§ Brief
Determine how many lines in the listing below contain the word "black", then state that number by itself.

§ Source information
• • •
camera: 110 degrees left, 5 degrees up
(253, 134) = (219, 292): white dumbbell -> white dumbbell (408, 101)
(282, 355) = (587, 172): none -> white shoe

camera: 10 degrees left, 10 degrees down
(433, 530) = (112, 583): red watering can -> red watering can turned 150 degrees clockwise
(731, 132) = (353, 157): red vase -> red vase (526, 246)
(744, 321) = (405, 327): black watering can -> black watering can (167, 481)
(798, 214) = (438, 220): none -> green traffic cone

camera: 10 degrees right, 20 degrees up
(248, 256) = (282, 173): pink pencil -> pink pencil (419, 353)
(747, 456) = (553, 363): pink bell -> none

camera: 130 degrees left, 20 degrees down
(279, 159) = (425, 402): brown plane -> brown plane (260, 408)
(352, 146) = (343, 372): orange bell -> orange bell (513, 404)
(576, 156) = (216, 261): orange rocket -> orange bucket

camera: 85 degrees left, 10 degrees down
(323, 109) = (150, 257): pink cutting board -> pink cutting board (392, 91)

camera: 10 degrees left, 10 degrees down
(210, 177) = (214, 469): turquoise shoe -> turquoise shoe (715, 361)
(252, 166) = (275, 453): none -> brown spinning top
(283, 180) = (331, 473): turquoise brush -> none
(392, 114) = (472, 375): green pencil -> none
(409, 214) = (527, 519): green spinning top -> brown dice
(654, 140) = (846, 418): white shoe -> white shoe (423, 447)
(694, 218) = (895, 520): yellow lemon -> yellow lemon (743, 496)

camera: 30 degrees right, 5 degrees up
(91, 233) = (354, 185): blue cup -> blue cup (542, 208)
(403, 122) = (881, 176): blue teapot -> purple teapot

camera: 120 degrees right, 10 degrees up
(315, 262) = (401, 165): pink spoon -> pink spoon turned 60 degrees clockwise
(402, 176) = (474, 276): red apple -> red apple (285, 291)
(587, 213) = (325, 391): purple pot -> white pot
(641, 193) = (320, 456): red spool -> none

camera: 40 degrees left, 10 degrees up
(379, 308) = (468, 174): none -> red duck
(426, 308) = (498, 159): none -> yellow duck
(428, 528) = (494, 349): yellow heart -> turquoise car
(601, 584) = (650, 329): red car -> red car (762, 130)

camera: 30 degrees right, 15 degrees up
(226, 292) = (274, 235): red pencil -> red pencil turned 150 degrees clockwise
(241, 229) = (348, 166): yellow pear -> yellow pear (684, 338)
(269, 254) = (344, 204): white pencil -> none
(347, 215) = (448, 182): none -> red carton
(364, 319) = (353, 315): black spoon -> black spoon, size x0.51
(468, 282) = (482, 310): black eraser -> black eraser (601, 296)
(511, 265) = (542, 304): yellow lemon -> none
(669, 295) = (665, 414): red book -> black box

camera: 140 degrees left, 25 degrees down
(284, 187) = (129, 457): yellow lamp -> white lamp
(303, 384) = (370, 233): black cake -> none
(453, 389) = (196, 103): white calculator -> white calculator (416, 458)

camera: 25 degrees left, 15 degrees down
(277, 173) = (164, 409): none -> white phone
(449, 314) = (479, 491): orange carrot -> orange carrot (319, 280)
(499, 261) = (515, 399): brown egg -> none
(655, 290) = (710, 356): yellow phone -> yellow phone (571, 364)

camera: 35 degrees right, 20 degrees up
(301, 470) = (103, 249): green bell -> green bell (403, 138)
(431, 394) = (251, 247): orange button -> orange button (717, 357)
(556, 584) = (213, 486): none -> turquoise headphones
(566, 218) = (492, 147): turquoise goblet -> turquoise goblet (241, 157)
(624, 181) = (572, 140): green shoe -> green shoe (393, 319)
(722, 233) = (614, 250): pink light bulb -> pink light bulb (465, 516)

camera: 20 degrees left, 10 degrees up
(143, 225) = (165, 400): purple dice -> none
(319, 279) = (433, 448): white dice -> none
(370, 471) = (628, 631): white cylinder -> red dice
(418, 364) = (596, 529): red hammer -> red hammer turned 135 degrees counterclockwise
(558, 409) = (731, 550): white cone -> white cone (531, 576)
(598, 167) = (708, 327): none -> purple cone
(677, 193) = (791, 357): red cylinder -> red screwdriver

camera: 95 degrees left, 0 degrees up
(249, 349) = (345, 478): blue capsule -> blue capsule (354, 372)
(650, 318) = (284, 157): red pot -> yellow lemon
• • •
§ Solution to this task
5